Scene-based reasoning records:
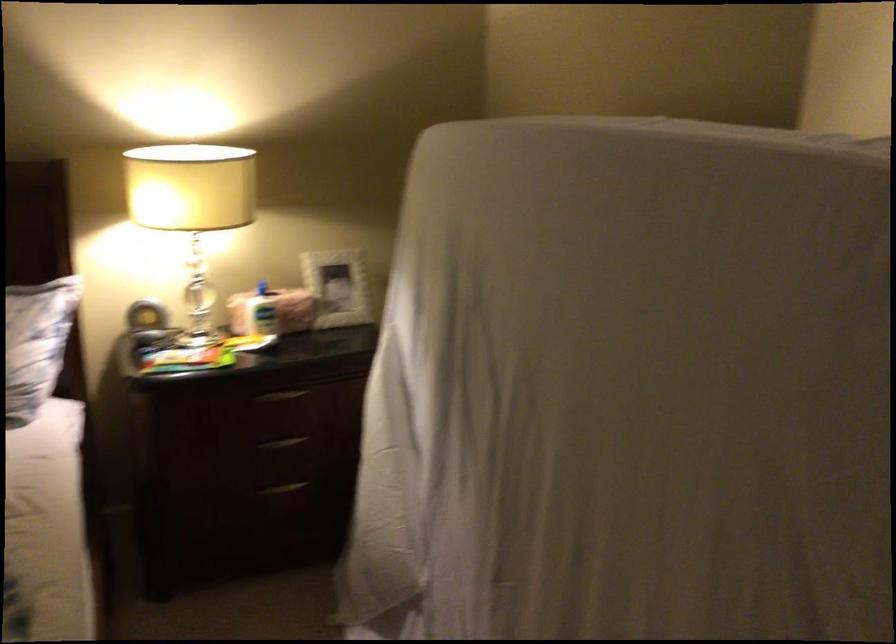
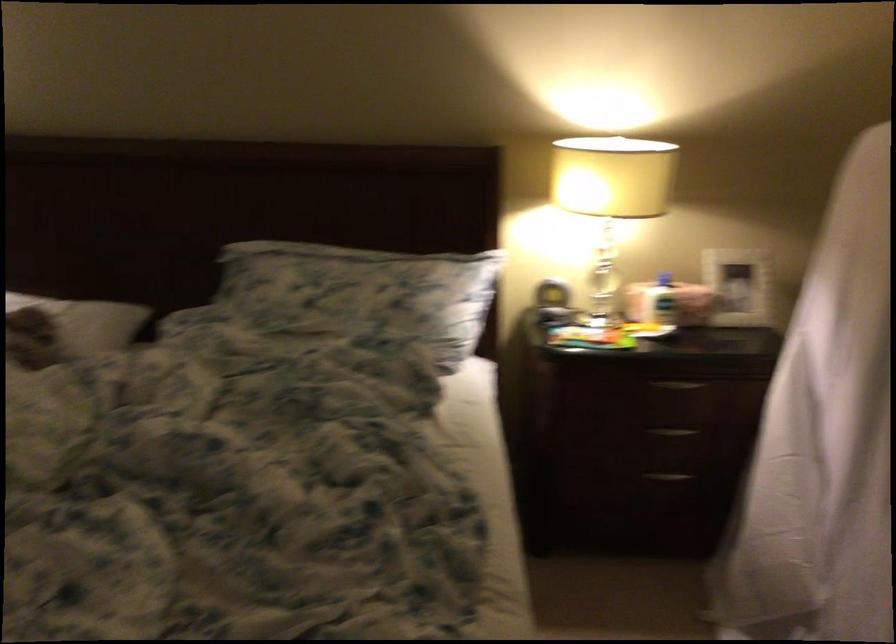
The point at (285,491) is marked in the first image. Where is the corresponding point in the second image?

(668, 476)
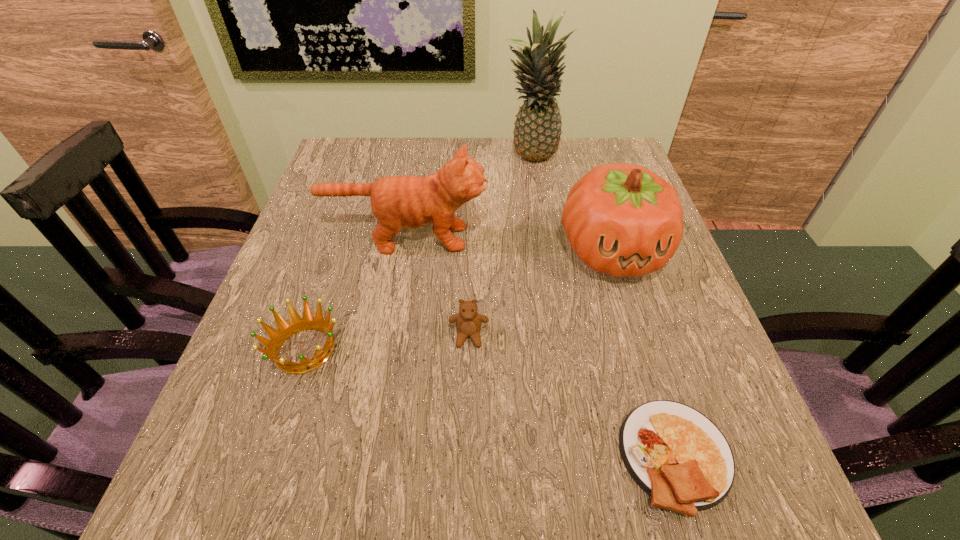
The width and height of the screenshot is (960, 540). Identify the location of object present at the near right corner. (679, 457).

Identify the location of vacant space at the far edge. (562, 166).

You are a GUI agent. You are given a task and a screenshot of the screen. Output one action in this format:
    pyautogui.click(x=<x>, y=<y>)
    Task: Click on the vacant region at the left edge
    This screenshot has width=960, height=540.
    Given the screenshot: What is the action you would take?
    pyautogui.click(x=282, y=379)

In the image, there is a desktop. Find the location of `vacant region at the right edge`. vacant region at the right edge is located at coordinates (673, 318).

At what (x,y) coordinates should I click in order to perform the action: click on free region at the far left corner. Please return your answer as a coordinate pair (x, y). The width and height of the screenshot is (960, 540). Looking at the image, I should click on (346, 156).

Where is `free area in between the pumpkin and the cat`? free area in between the pumpkin and the cat is located at coordinates (509, 245).

Locate an element on the screen. vacant space that's between the cat and the pumpkin is located at coordinates (509, 245).

Image resolution: width=960 pixels, height=540 pixels. Identify the location of free space between the second shortest object and the cat. tap(355, 294).

This screenshot has width=960, height=540. I want to click on vacant area that lies between the second shortest object and the cat, so click(355, 294).

Locate an element on the screen. free point between the omelet and the cat is located at coordinates (541, 347).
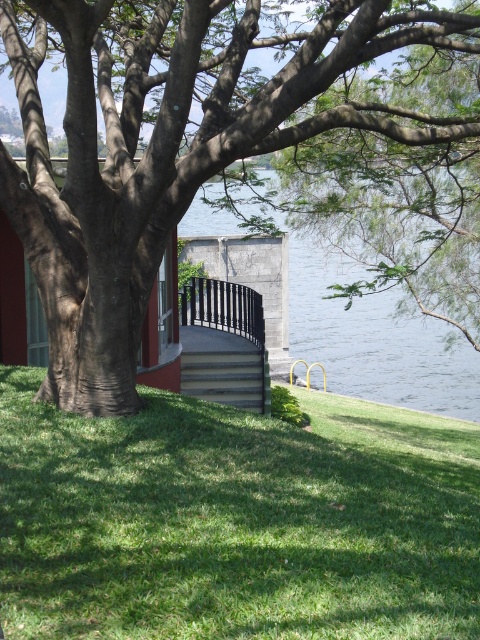
Between green grass at lower center and black metal railing at center, which one is positioned higher?

Positioned higher is black metal railing at center.

Does point (245, 632) lie behind point (223, 300)?

No.

Locate an element on the screen. This screenshot has height=640, width=480. green grass at lower center is located at coordinates (236, 520).

Who is more forward, [176,92] or [218,362]?

Point [176,92] is in front.

Consider the image. Who is higher up, brown rough tree at center or gray concrete stairs at lower center?

brown rough tree at center is higher up.

At what (x,y) coordinates should I click in order to perform the action: click on brown rough tree at center. Please return your answer as a coordinate pair (x, y). This screenshot has height=640, width=480. Looking at the image, I should click on (178, 141).

Does green grass at lower center have a lesser height compared to gray concrete stairs at lower center?

No.

Who is shorter, green grass at lower center or gray concrete stairs at lower center?

gray concrete stairs at lower center

What are the coordinates of `green grass at lower center` in the screenshot? It's located at (236, 520).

[Written problem]: Put the part of the records that opens with the line containing "The width and height of the screenshot is (960, 540). Identify" and closes with the line containing "on (346, 156)." into a Markdown table with the columns Row and Line. Give each non-blank line its own numbered row, and leave out blank lines.

[Worked answer]:
| Row | Line |
|---|---|
| 1 | The width and height of the screenshot is (960, 540). Identify the location of object present at the near right corner. (679, 457). |
| 2 | Identify the location of vacant space at the far edge. (562, 166). |
| 3 | You are a GUI agent. You are given a task and a screenshot of the screen. Output one action in this format: |
| 4 |     pyautogui.click(x=<x>, y=<y>) |
| 5 |     Task: Click on the vacant region at the left edge |
| 6 |     This screenshot has width=960, height=540. |
| 7 |     Given the screenshot: What is the action you would take? |
| 8 |     pyautogui.click(x=282, y=379) |
| 9 | In the image, there is a desktop. Find the location of `vacant region at the right edge`. vacant region at the right edge is located at coordinates (673, 318). |
| 10 | At what (x,y) coordinates should I click in order to perform the action: click on free region at the far left corner. Please return your answer as a coordinate pair (x, y). The width and height of the screenshot is (960, 540). Looking at the image, I should click on (346, 156). |